- **WHAT THE EXERCISE ASKS**: Find how many lines of the listing below include the word "VRAW", then report the number by itself.
*** PROVIDED RECORDS Section Begins ***
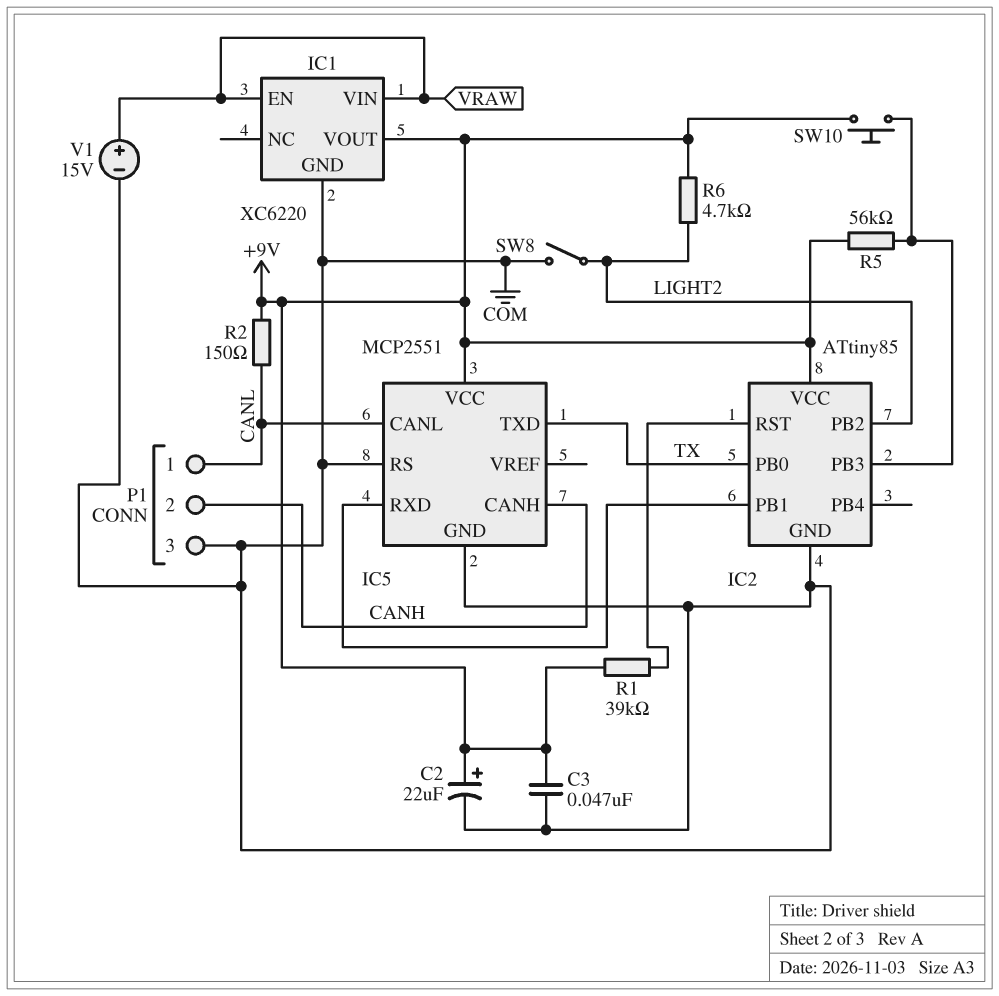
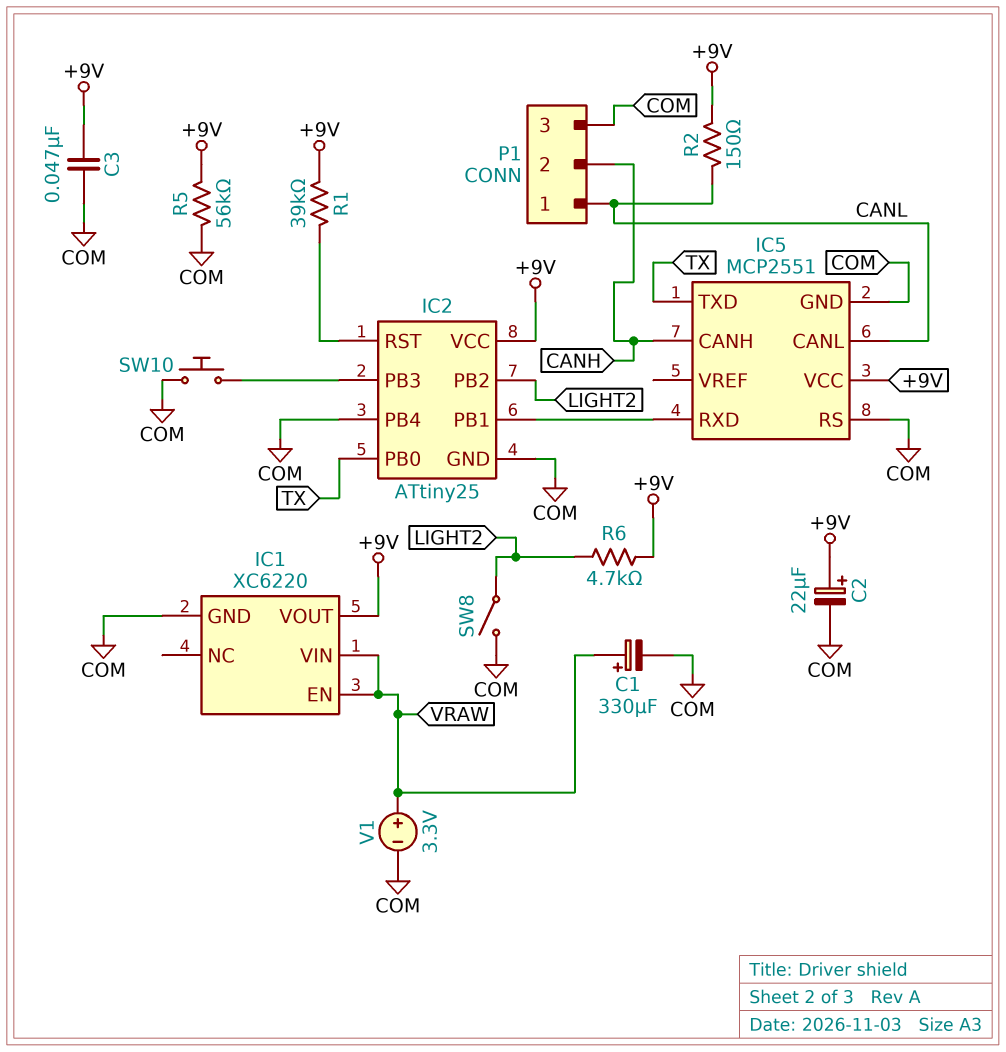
C1: none -> 330uF (plus VRAW, minus COM)
IC2: ATtiny85 -> ATtiny25
IC2 pin PB4: none -> COM
R5: 56k (+9V, IC2/PB3) -> 56k (+9V, COM)
SW10: button (+9V, IC2/PB3) -> button (COM, IC2/PB3)
V1: 15V (plus VRAW, minus COM) -> 3.3V (plus VRAW, minus COM)

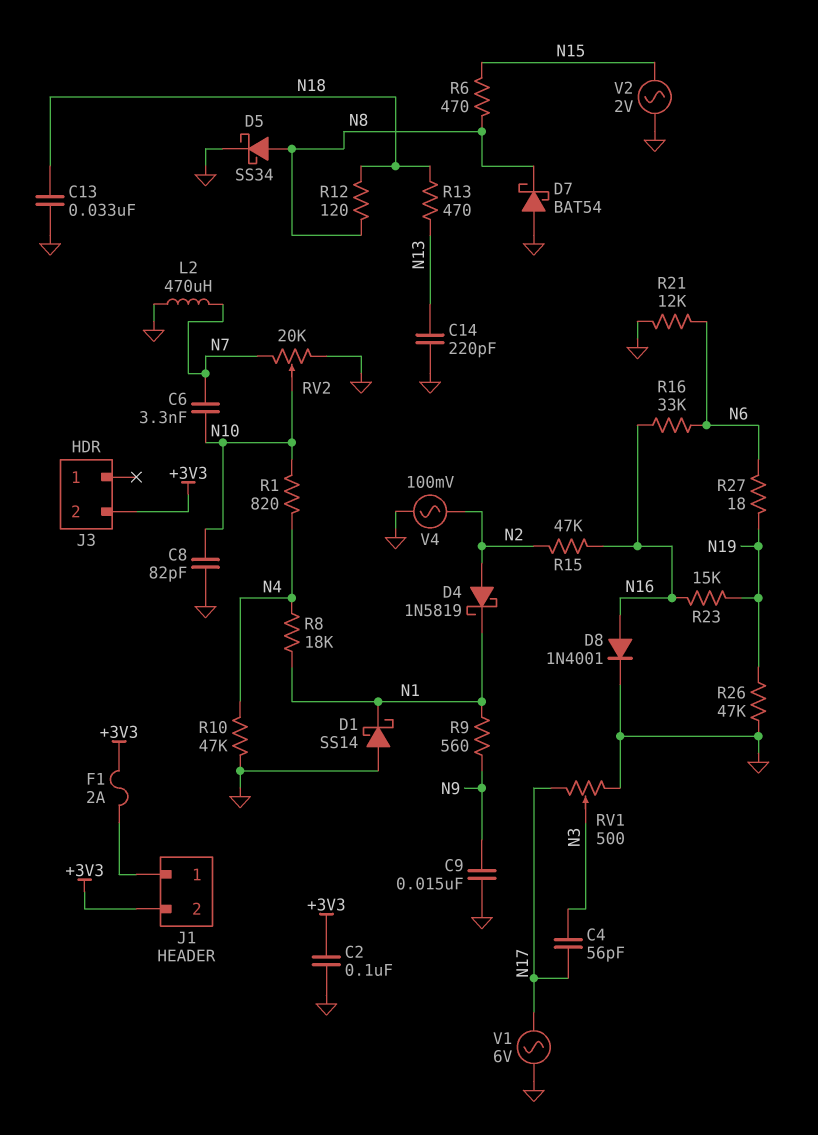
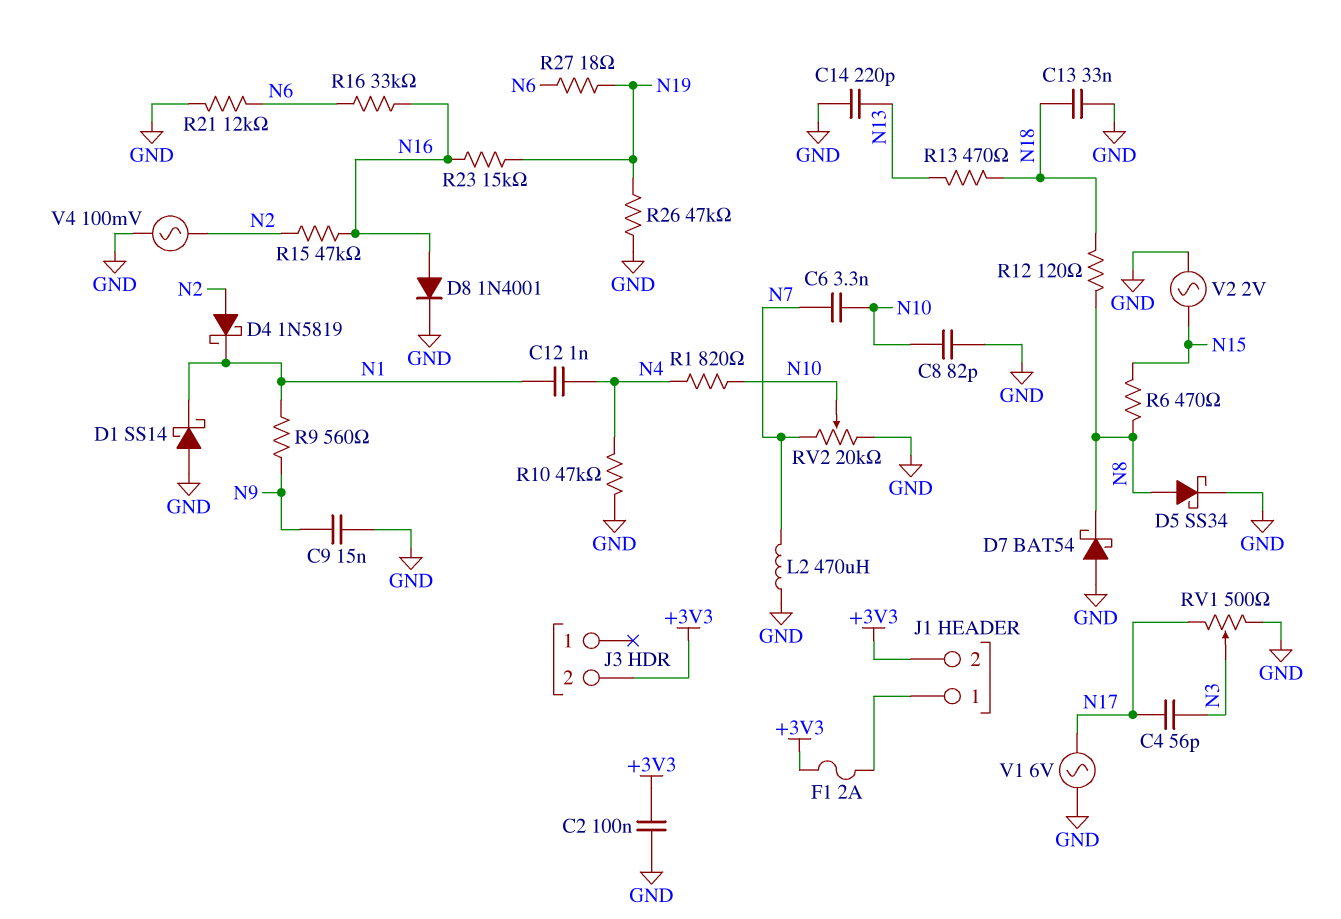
C12: none -> 1nF (N1, N4)
R8: 18k (N1, N4) -> none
*** PROVIDED RECORDS Section Ends ***
- **EXPECTED OUTPUT**: 2